Directions for this task:
Within the data that follows, tally every line containing "none". Provide only the tally.

Available data:

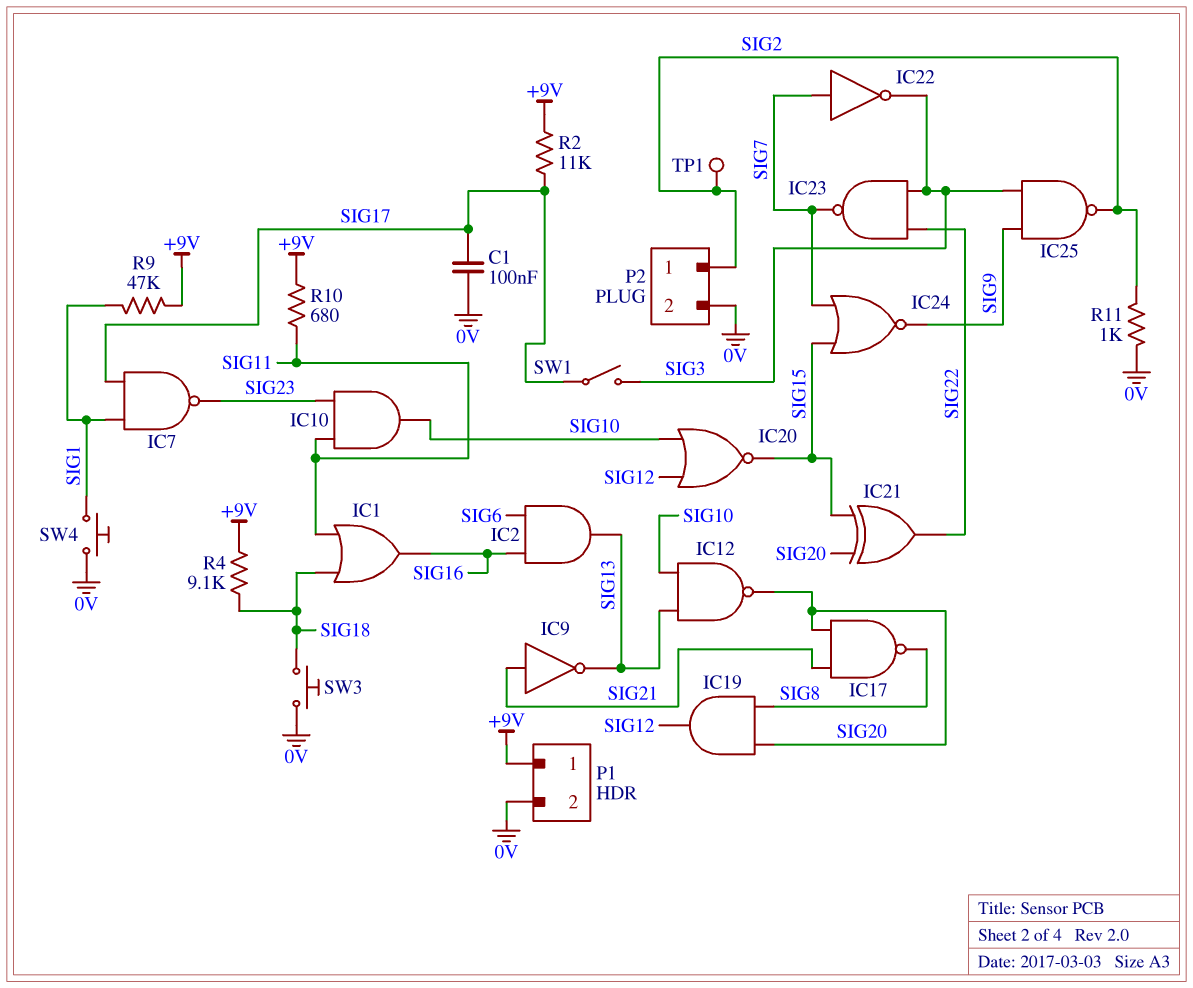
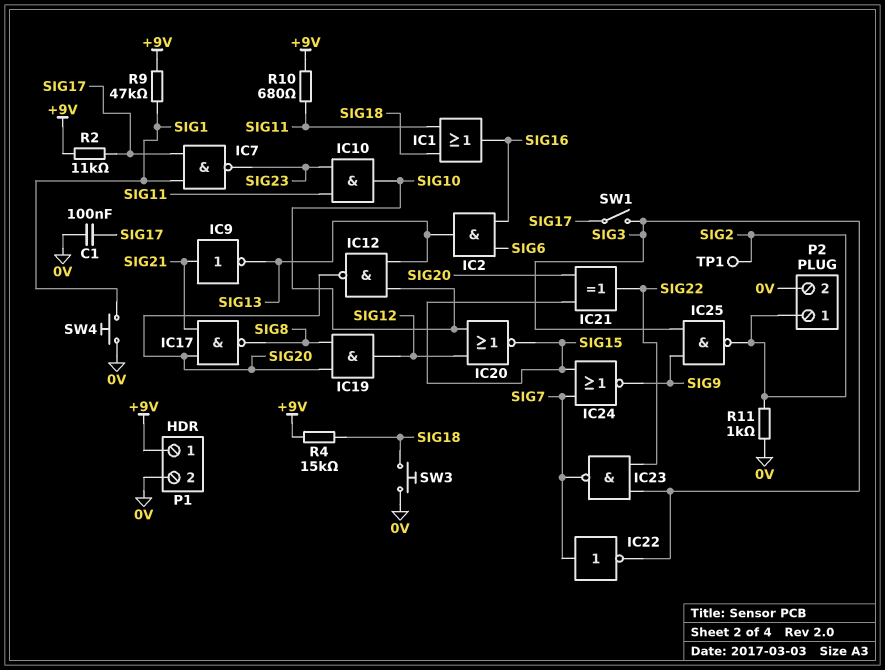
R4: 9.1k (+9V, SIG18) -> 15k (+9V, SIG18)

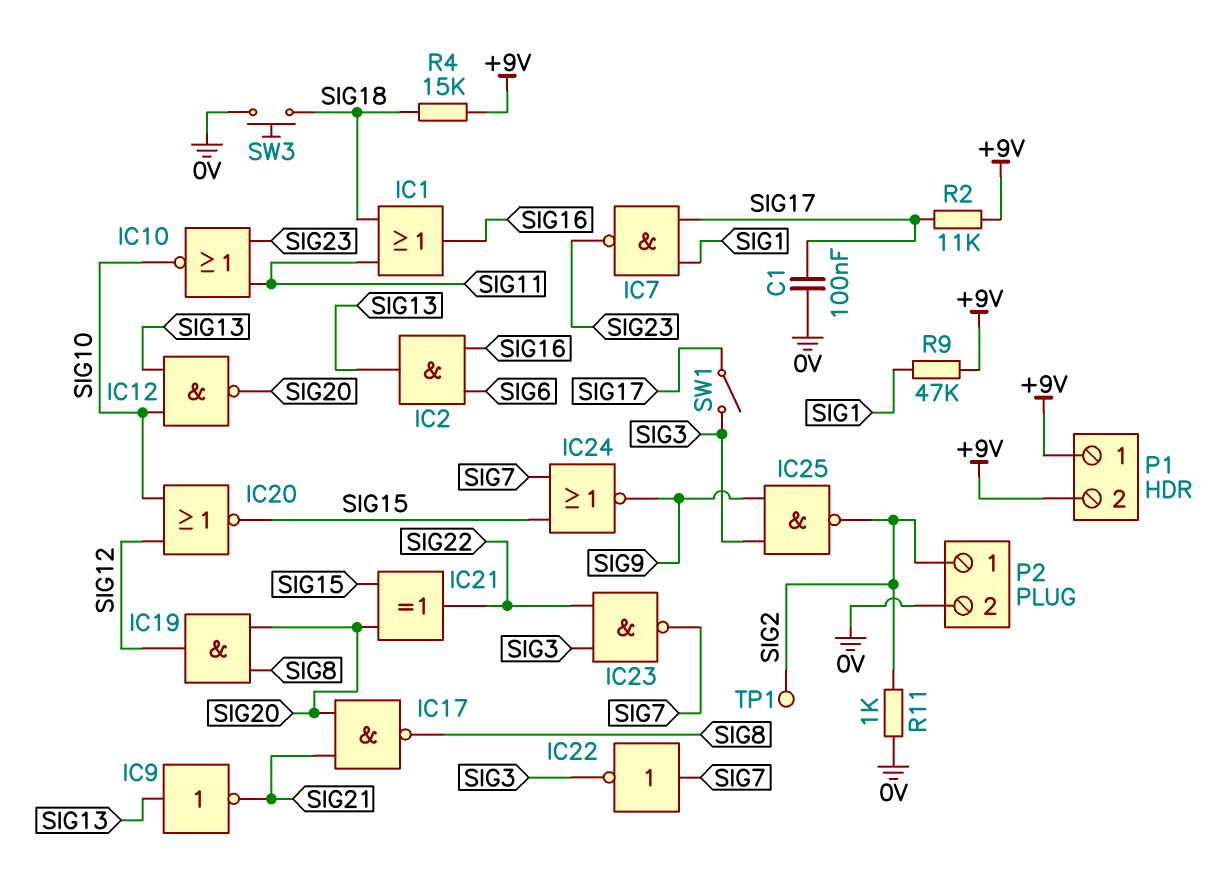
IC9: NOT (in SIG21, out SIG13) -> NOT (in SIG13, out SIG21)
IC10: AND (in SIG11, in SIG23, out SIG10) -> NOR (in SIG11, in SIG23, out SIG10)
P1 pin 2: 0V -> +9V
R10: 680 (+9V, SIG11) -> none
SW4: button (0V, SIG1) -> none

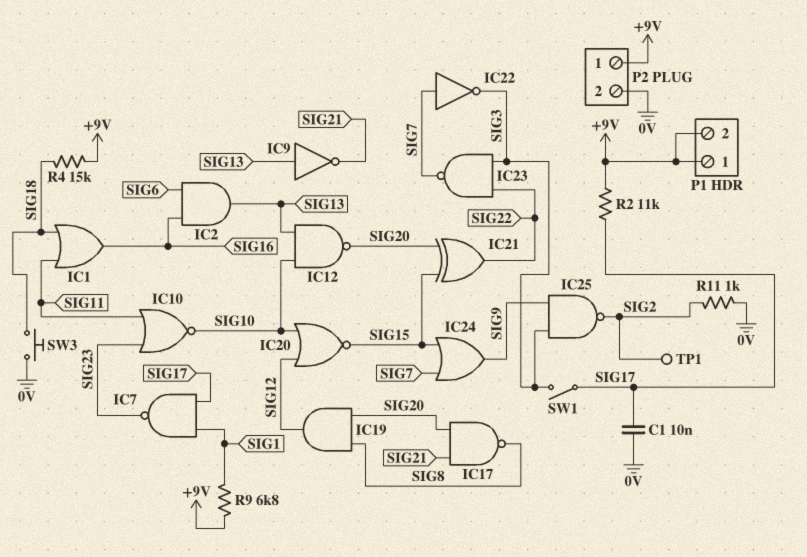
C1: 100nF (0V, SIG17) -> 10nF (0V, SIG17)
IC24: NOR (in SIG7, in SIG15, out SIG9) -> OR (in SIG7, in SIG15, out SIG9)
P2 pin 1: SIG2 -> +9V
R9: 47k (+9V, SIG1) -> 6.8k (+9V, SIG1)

...

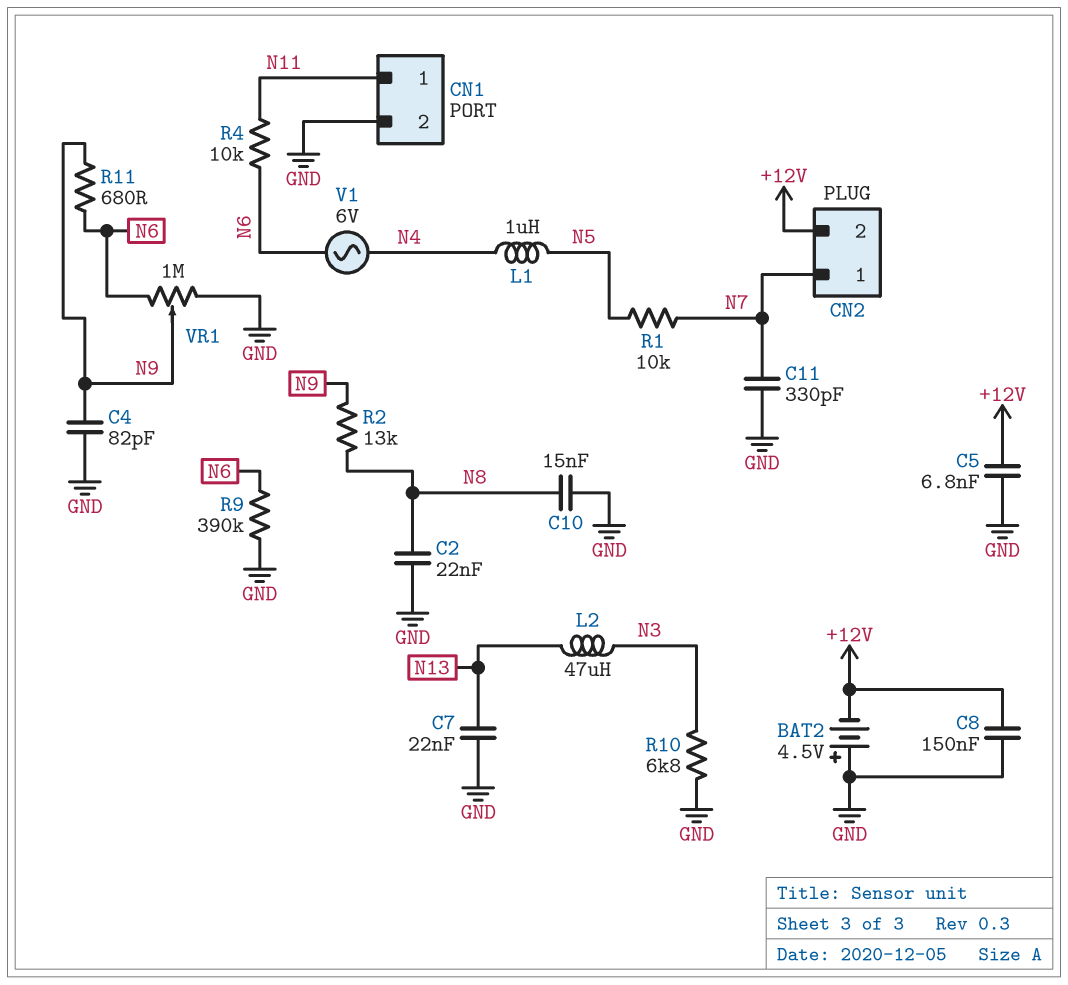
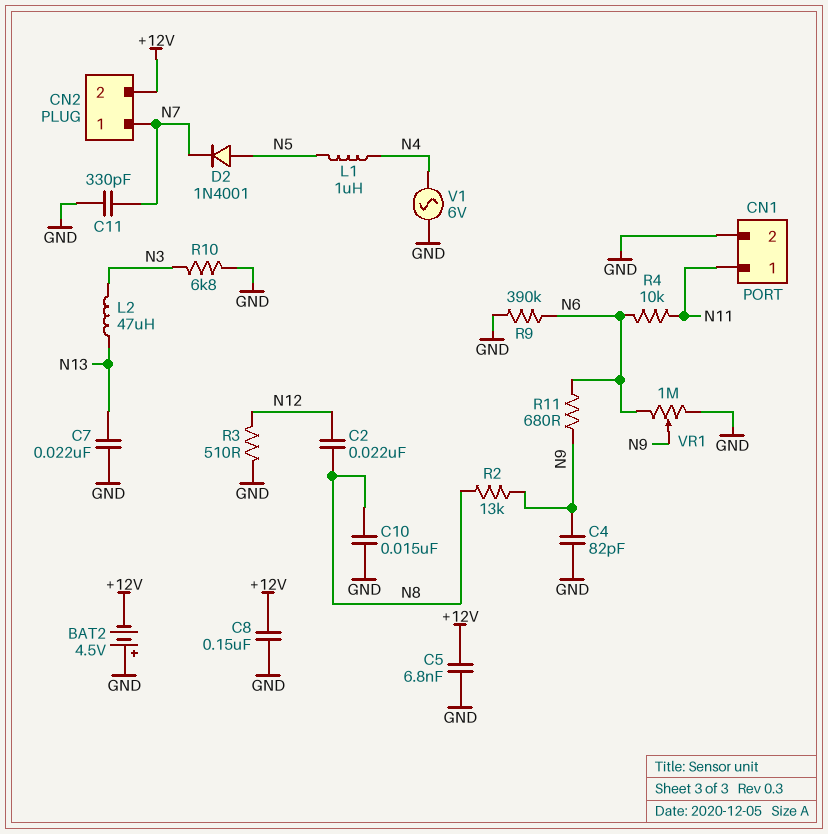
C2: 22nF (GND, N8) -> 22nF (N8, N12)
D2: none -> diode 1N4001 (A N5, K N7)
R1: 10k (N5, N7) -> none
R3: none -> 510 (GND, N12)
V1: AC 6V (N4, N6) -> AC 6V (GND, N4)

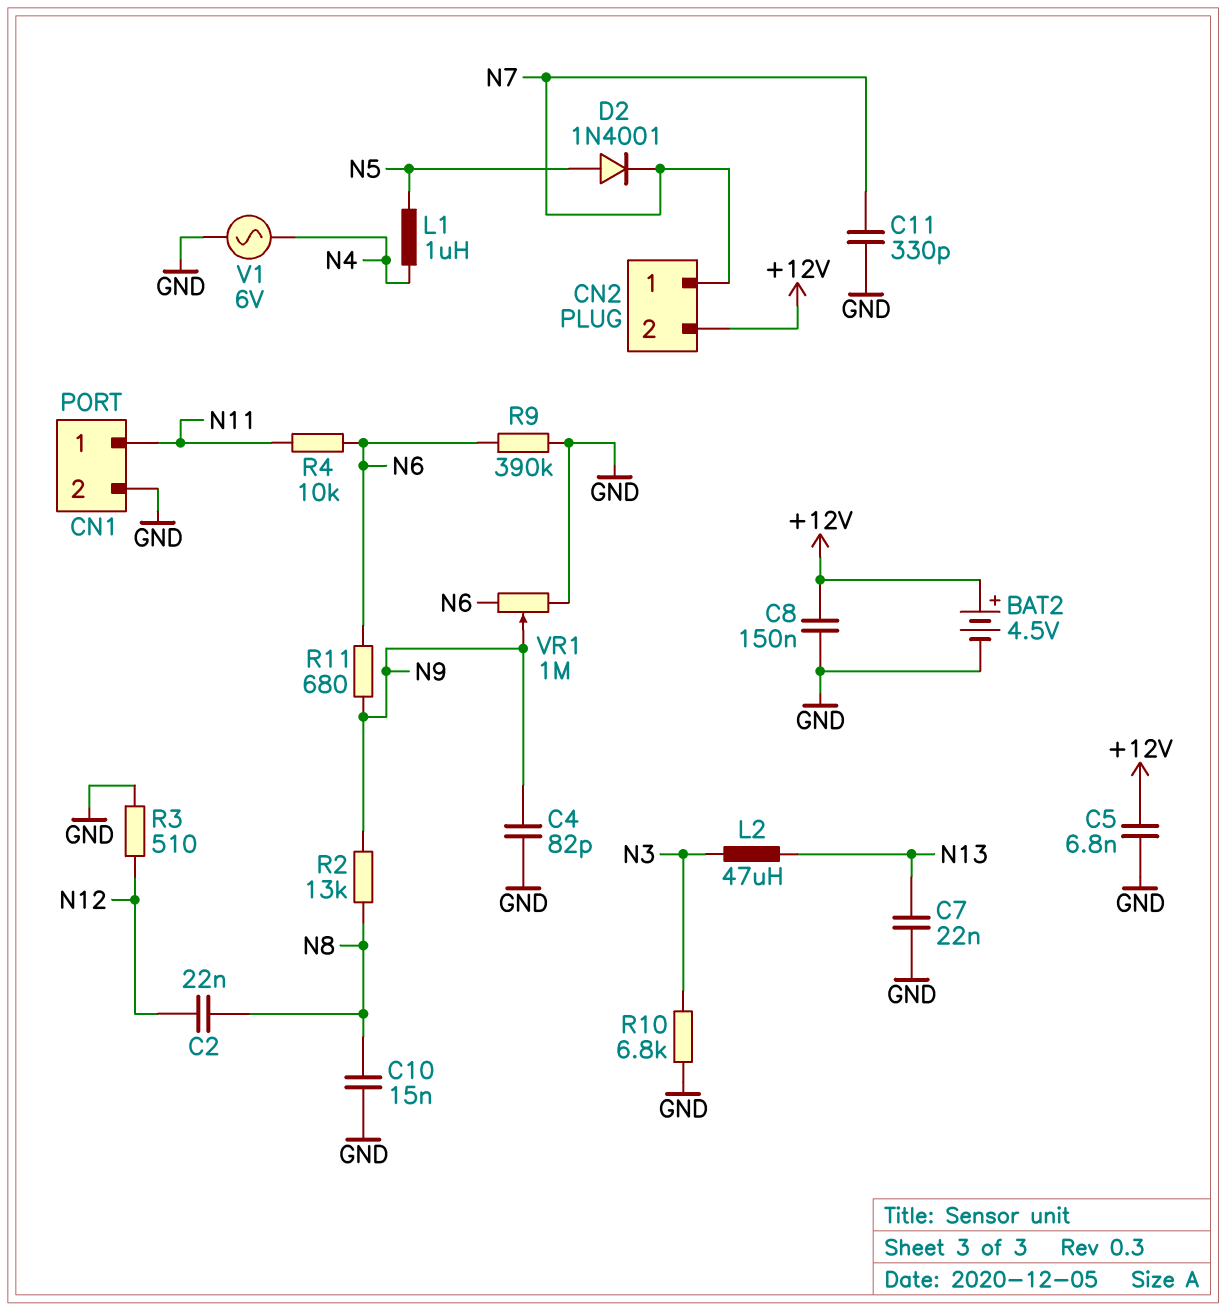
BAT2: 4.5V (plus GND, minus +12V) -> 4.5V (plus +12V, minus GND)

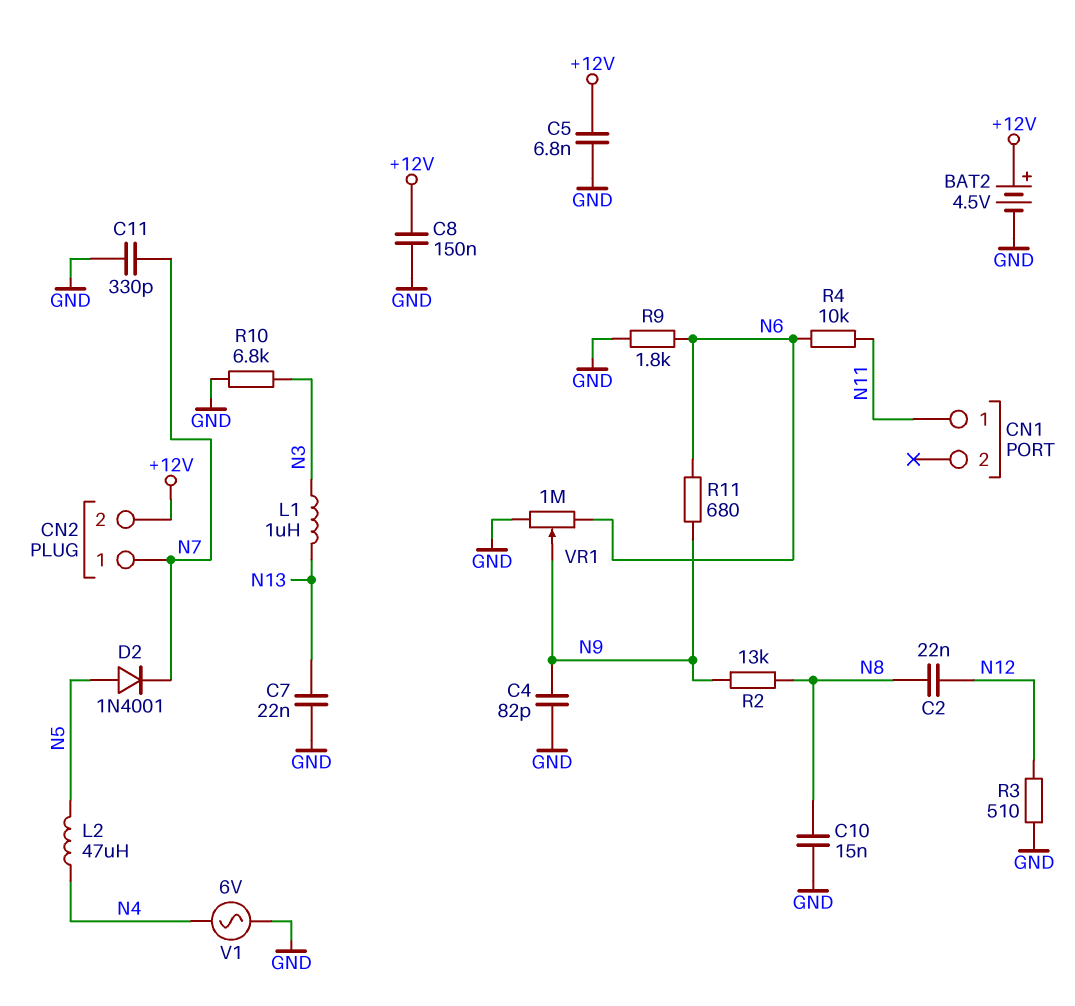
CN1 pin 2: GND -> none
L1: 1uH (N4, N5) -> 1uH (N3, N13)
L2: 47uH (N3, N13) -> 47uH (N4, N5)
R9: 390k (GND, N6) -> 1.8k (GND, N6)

---

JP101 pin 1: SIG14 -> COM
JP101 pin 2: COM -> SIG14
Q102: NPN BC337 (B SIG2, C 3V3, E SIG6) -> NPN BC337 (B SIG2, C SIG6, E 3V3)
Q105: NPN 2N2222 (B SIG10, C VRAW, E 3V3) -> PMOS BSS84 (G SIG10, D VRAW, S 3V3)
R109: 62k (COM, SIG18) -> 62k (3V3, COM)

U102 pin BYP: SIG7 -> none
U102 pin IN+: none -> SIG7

Problem solution:
8